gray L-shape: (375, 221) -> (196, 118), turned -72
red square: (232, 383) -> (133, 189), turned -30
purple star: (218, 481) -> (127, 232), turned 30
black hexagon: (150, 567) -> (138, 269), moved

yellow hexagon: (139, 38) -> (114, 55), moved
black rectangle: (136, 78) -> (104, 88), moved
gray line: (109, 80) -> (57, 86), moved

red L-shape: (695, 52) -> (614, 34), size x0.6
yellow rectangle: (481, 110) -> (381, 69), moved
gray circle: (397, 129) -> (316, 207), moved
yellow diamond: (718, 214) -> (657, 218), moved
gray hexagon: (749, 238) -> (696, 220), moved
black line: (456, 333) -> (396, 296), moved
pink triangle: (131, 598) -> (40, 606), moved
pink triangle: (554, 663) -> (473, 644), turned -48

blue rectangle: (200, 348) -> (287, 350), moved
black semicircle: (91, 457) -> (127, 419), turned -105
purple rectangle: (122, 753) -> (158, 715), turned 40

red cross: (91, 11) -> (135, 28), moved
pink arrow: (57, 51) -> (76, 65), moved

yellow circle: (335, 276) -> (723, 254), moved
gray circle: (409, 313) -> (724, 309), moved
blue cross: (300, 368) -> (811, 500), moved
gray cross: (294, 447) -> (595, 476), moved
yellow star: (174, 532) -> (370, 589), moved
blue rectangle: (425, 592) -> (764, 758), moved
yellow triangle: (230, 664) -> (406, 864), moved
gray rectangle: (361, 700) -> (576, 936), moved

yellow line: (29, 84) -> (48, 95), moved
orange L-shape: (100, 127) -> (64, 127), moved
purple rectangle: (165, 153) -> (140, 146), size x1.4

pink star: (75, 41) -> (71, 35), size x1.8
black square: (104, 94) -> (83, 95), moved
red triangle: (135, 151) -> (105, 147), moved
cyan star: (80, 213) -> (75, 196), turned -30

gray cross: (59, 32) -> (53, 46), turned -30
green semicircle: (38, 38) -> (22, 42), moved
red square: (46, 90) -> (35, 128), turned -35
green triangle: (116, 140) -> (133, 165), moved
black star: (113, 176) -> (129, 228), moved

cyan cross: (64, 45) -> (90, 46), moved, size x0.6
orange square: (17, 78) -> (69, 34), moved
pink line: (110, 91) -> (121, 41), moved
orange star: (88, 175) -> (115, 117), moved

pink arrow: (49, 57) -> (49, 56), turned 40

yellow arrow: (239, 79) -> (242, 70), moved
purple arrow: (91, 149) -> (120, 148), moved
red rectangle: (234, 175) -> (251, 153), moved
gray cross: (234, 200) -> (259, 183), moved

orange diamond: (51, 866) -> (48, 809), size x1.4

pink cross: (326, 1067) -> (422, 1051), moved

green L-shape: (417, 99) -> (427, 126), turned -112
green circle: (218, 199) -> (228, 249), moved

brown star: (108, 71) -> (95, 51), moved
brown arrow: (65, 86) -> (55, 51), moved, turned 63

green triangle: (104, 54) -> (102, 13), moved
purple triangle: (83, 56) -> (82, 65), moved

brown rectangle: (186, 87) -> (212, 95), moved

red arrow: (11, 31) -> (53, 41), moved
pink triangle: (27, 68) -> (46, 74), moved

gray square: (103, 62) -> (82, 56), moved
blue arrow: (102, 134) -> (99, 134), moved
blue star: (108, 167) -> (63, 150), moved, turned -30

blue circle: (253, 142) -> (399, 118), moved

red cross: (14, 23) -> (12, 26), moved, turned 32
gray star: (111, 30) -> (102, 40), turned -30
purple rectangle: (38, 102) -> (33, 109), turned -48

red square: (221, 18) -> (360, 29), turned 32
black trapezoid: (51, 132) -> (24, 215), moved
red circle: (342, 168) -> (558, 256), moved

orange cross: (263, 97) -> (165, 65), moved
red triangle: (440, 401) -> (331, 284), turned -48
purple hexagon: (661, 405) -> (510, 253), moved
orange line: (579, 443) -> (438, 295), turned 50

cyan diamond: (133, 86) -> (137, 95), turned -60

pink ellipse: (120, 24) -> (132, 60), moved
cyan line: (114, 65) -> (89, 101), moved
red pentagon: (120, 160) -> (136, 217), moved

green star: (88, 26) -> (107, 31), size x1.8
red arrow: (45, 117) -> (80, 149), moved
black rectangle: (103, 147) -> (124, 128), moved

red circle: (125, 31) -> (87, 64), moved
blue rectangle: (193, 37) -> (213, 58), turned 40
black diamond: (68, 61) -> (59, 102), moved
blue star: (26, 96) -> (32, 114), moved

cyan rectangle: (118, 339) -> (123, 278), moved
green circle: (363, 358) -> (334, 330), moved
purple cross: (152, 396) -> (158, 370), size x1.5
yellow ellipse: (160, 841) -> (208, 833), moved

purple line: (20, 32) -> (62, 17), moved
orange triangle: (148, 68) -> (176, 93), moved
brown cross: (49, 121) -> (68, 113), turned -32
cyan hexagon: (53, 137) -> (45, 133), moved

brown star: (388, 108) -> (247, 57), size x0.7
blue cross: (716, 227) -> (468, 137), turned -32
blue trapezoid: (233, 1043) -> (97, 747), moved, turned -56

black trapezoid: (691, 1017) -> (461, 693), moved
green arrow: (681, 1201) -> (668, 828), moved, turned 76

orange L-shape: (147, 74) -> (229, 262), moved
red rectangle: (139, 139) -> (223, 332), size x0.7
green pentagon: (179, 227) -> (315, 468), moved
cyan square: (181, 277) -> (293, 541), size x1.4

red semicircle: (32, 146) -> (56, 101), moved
********************
[What this task involves]:
Please go line by line through the records above, copying each one that holds the string "hexagon".

[Exercise output]:
black hexagon: (150, 567) -> (138, 269), moved
yellow hexagon: (139, 38) -> (114, 55), moved
gray hexagon: (749, 238) -> (696, 220), moved
purple hexagon: (661, 405) -> (510, 253), moved
cyan hexagon: (53, 137) -> (45, 133), moved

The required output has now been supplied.